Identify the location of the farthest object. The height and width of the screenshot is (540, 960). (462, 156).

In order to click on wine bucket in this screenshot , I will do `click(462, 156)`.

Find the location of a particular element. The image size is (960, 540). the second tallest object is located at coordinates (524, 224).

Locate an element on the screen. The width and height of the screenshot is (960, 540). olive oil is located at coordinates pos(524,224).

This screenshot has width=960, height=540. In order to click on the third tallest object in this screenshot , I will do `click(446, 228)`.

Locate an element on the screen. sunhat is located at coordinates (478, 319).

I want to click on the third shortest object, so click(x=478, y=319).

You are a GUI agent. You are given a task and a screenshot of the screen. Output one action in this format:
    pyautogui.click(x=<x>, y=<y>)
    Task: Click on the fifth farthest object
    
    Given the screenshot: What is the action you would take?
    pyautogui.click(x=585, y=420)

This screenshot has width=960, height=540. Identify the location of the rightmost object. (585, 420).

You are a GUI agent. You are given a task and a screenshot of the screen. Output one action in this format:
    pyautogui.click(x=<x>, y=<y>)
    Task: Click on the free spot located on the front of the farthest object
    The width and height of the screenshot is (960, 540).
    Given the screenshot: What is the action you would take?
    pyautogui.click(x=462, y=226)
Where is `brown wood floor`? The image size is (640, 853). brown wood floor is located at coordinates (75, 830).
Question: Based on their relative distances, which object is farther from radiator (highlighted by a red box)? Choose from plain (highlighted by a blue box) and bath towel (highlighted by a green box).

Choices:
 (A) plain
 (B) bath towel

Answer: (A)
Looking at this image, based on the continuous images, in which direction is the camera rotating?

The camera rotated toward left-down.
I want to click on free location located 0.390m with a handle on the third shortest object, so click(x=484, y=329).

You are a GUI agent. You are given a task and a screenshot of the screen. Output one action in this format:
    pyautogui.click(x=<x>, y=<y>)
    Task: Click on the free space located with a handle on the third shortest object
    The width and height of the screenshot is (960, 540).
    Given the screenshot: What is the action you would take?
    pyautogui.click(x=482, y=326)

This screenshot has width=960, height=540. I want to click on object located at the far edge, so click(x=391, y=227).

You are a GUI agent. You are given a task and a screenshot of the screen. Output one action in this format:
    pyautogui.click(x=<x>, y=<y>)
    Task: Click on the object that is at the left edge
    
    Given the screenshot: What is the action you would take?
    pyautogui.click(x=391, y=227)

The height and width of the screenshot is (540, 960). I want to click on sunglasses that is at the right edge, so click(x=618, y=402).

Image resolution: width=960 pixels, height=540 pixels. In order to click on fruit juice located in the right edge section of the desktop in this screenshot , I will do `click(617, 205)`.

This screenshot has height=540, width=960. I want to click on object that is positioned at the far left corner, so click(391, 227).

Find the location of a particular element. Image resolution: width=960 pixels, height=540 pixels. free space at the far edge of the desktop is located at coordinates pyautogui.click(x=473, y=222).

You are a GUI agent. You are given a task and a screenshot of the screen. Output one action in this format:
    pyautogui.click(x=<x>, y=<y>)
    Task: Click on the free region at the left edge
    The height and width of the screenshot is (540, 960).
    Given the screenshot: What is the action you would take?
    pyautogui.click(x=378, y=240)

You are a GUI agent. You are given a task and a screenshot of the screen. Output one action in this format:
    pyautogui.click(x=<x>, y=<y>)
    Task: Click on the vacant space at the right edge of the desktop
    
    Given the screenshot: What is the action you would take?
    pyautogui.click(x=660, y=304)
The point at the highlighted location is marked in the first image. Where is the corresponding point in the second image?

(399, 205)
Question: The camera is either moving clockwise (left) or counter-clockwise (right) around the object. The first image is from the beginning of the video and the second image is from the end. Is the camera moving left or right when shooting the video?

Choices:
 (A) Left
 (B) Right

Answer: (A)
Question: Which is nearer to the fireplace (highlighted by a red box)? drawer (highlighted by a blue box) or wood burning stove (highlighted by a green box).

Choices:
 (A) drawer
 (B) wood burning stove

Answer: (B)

- - -

EXERCISE: How many lines of the records above contain the string "shortest"? Case counts. Reply with the number alone.

SOLVED PROBLEM: 3